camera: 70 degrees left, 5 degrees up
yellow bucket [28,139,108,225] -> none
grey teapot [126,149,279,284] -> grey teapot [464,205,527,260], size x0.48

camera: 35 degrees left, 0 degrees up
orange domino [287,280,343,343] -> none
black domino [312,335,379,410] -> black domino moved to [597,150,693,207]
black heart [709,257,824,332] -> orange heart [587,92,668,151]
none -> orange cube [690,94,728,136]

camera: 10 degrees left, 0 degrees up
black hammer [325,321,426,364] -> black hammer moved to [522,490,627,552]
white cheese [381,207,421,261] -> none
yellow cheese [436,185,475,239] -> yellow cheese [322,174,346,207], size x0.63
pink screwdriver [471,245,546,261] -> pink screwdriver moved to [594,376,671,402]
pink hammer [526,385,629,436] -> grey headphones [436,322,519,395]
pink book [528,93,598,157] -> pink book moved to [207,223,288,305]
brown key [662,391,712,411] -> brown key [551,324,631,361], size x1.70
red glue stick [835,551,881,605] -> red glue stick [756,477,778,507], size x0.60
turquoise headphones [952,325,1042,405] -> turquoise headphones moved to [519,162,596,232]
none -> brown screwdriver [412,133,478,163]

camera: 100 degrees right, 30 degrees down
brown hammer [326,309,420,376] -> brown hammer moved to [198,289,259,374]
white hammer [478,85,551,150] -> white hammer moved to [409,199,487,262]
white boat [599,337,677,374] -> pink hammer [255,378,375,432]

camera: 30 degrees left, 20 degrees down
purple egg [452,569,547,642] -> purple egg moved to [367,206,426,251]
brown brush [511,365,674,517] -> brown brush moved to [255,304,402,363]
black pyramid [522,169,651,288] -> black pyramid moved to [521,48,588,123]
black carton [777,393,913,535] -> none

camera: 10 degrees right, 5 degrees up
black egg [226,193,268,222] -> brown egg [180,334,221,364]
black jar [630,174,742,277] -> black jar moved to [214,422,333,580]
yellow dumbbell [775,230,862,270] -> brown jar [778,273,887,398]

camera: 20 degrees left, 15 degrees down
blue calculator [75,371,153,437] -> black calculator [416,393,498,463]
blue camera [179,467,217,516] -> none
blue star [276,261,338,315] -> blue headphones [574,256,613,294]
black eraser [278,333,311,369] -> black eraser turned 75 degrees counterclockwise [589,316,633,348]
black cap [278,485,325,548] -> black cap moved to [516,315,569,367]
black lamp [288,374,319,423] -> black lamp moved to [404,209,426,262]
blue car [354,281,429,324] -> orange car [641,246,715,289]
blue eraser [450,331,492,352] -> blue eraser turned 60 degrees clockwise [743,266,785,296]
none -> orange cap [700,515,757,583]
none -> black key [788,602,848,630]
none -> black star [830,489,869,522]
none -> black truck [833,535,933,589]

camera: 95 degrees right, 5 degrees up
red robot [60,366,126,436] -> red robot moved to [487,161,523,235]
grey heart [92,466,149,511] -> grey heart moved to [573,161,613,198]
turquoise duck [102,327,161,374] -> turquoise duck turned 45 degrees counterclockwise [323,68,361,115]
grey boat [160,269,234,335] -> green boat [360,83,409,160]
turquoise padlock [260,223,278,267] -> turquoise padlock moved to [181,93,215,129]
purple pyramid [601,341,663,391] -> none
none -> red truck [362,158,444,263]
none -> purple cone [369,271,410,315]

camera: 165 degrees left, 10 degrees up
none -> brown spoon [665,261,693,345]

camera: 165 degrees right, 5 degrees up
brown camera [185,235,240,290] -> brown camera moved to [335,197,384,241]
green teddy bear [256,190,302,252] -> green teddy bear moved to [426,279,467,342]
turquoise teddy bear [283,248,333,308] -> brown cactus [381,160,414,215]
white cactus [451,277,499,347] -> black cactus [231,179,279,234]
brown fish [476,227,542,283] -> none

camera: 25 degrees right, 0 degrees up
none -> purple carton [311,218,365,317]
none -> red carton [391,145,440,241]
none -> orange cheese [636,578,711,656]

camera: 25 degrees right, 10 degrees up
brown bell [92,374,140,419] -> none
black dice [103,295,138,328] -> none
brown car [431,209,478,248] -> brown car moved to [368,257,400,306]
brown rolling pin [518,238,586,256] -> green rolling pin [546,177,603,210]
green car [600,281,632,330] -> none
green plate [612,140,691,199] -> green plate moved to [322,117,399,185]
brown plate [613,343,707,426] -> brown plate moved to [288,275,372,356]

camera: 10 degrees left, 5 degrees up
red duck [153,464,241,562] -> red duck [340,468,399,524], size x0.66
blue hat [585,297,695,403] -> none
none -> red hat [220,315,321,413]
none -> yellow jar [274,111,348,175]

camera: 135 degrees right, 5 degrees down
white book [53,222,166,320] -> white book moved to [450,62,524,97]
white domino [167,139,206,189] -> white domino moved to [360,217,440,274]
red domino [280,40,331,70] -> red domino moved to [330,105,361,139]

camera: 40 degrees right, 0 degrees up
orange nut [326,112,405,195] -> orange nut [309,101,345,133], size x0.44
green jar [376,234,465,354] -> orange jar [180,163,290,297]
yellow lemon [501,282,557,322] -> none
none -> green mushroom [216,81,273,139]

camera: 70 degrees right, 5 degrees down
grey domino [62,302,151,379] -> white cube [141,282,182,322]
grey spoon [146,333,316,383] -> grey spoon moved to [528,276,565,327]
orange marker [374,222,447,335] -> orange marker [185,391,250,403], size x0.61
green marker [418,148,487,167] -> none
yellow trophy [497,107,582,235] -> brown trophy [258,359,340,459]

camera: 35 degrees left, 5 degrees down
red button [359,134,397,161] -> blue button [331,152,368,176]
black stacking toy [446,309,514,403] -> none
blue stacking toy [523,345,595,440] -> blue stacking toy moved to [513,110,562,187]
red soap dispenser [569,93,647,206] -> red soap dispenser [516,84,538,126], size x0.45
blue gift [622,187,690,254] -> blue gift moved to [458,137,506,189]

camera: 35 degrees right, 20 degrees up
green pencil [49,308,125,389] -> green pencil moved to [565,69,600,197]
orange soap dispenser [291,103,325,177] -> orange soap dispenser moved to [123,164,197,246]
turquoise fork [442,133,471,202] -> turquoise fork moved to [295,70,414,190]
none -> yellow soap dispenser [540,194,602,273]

- - - -

## Goal of the exercise
Your answer must be one number: how many lines of the entries hold the string "cube".

## Exercise answer
2